** Opening Available data block **

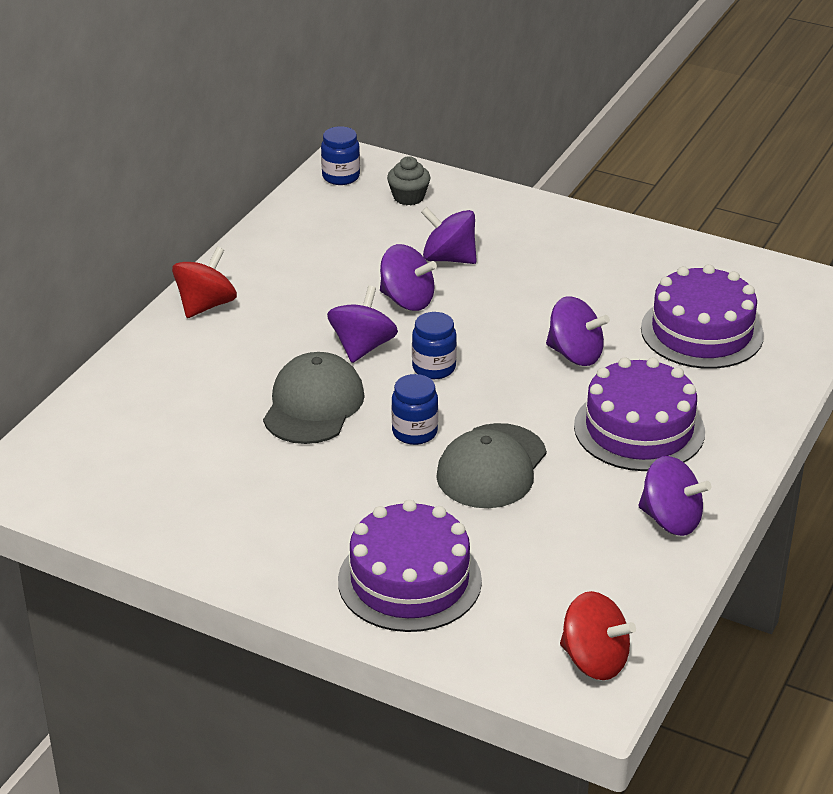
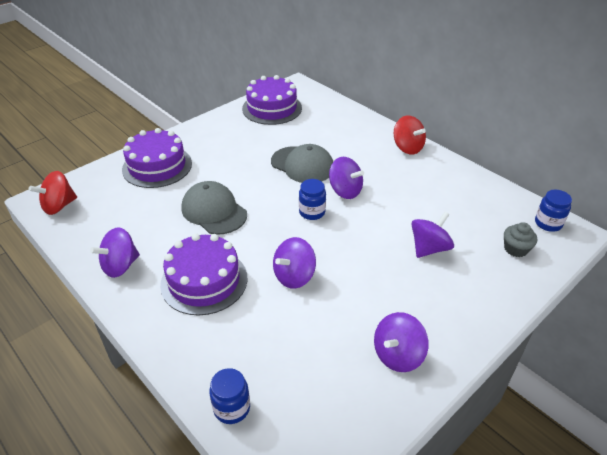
camera: 110 degrees right, 5 degrees up
(407, 300) = (385, 218): purple spinning top -> purple spinning top (398, 355)
(414, 432) = (260, 192): blue jar -> blue jar (232, 408)
(702, 332) = (286, 356): purple cake -> purple cake (272, 108)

** Closing Available data block **

Assignment. Scan the material and collect every line that contains "purple".

Task response.
(407, 300) = (385, 218): purple spinning top -> purple spinning top (398, 355)
(702, 332) = (286, 356): purple cake -> purple cake (272, 108)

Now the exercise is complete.